(Extracted records)
-- -- --
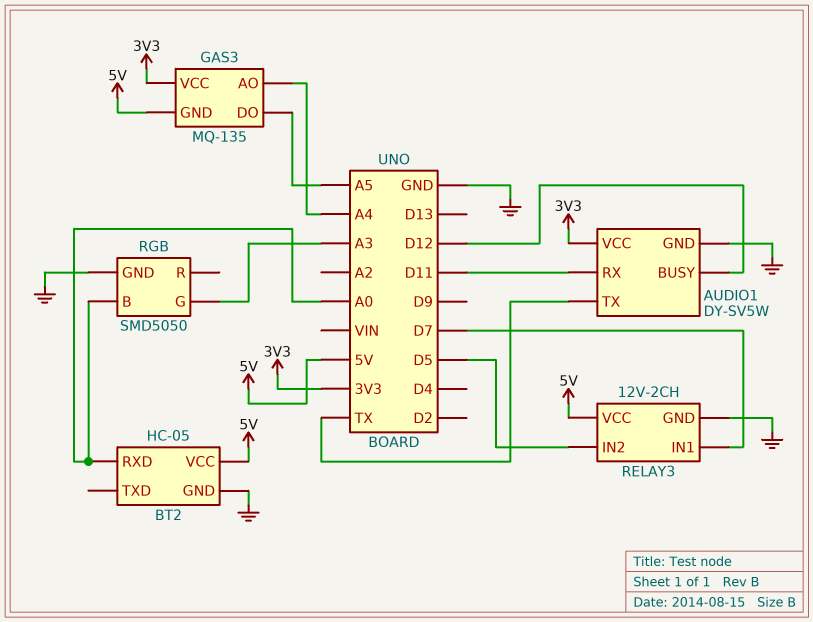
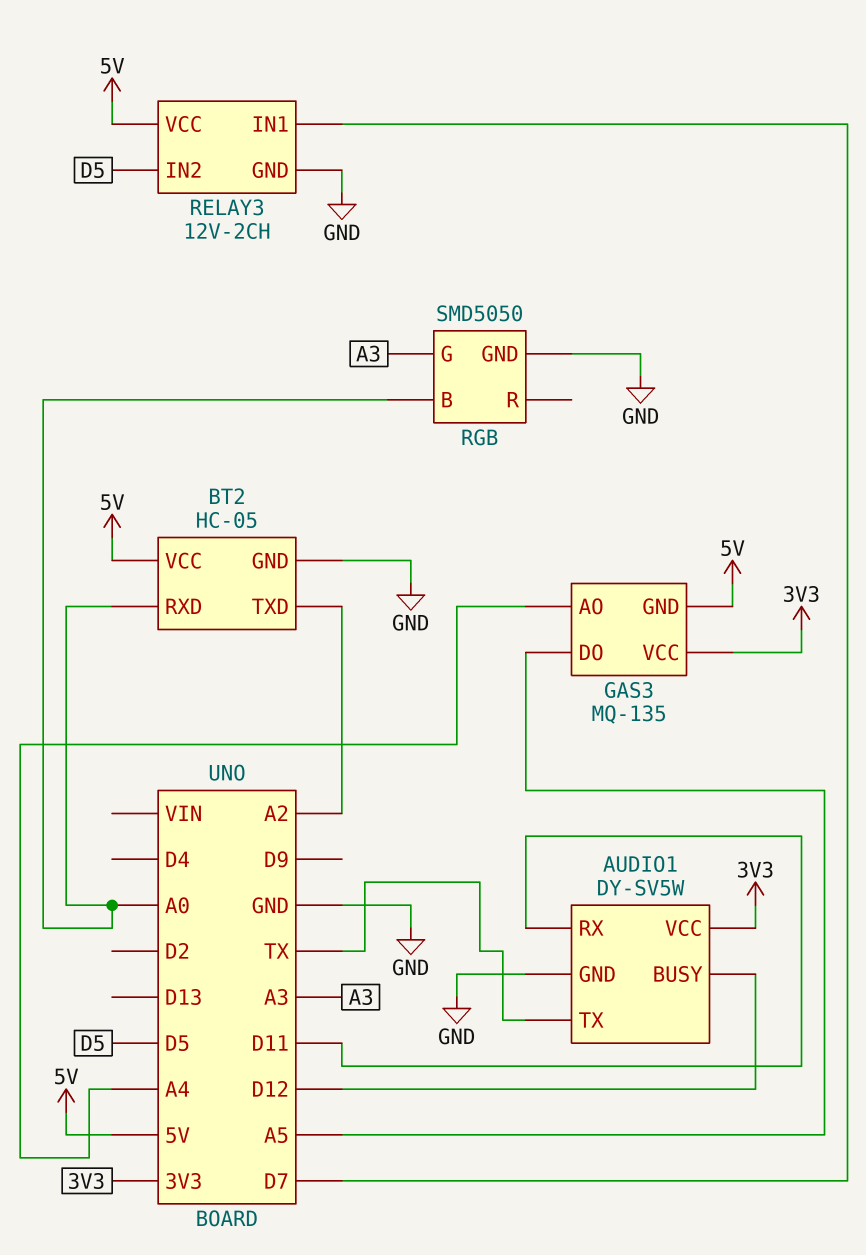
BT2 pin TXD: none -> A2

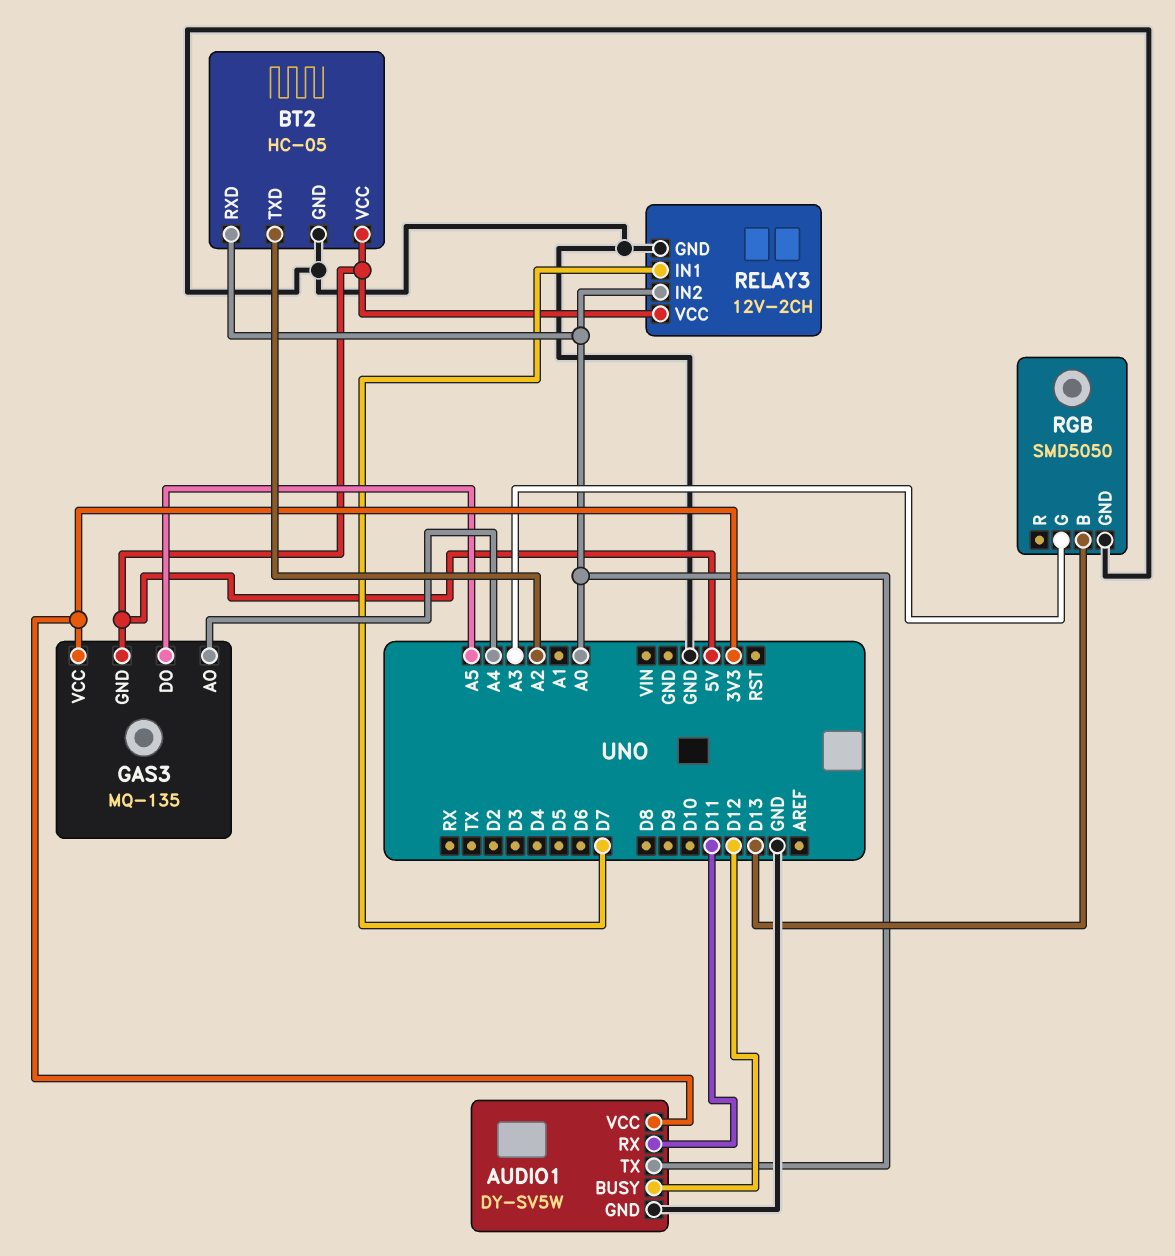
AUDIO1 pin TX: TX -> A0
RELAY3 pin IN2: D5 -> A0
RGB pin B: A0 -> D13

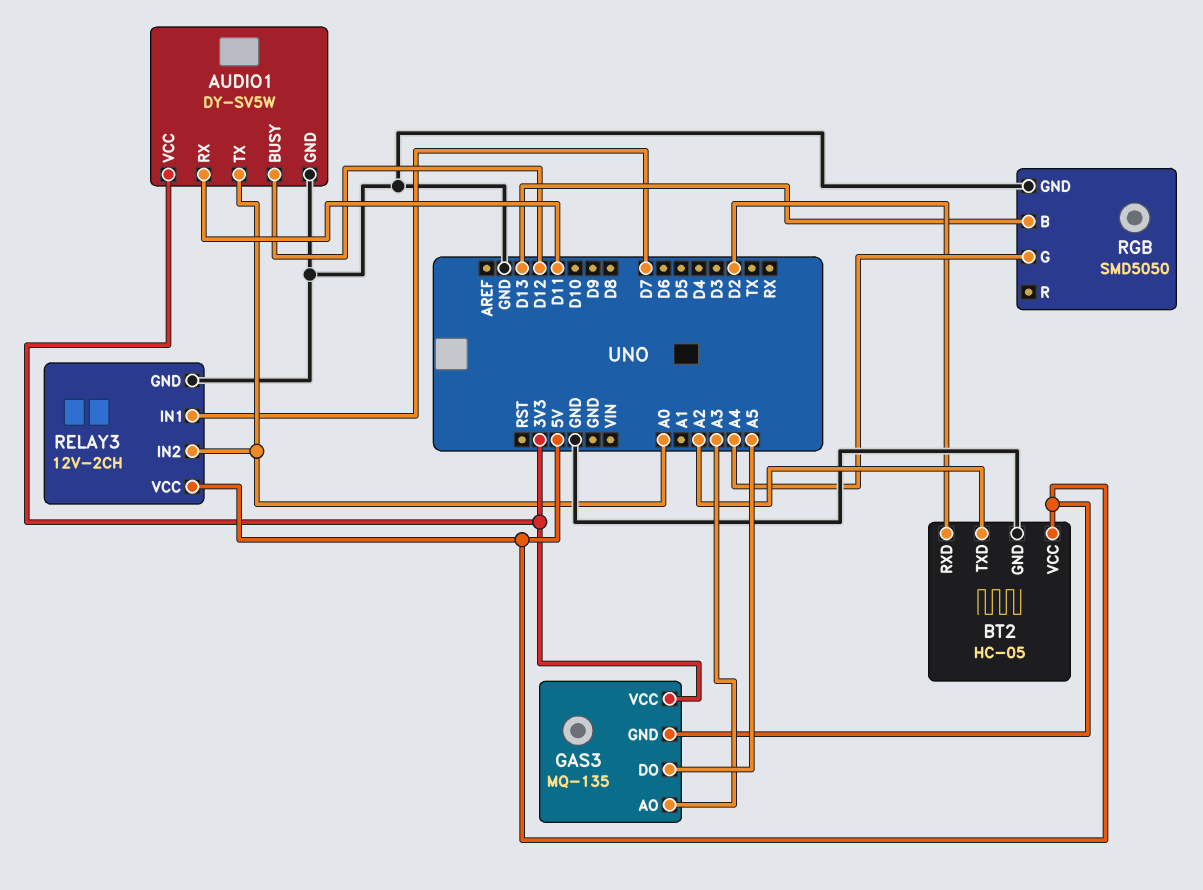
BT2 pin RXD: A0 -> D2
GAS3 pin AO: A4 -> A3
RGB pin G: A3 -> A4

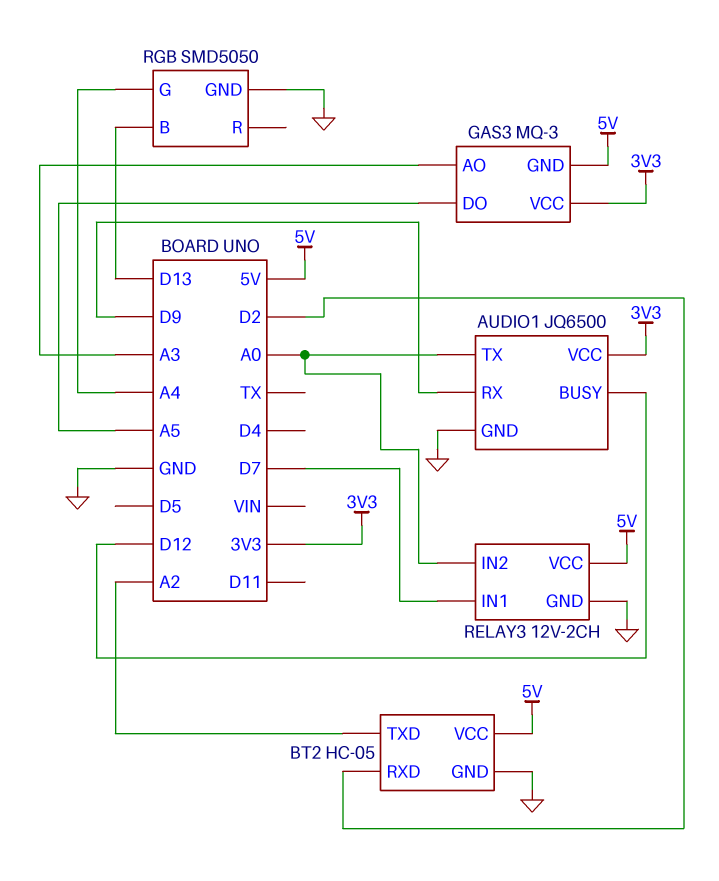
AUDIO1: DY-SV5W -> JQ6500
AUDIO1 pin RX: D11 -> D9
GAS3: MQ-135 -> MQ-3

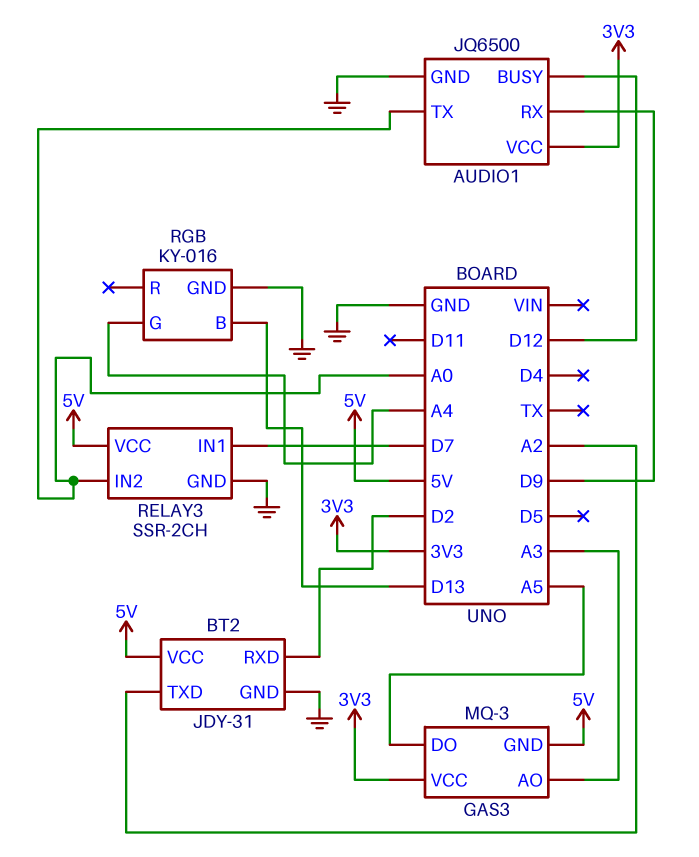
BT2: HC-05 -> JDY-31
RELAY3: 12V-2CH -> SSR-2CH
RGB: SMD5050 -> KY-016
-- -- --
### WORK REQUEST:
Reproduce, word for word, every line from the one that contains "AUDIO1 pin RX: D11 -> D9" to the end of the data, including both ends; omit all pictures.

### ANSWER TO THIS PROBLEM:
AUDIO1 pin RX: D11 -> D9
GAS3: MQ-135 -> MQ-3

BT2: HC-05 -> JDY-31
RELAY3: 12V-2CH -> SSR-2CH
RGB: SMD5050 -> KY-016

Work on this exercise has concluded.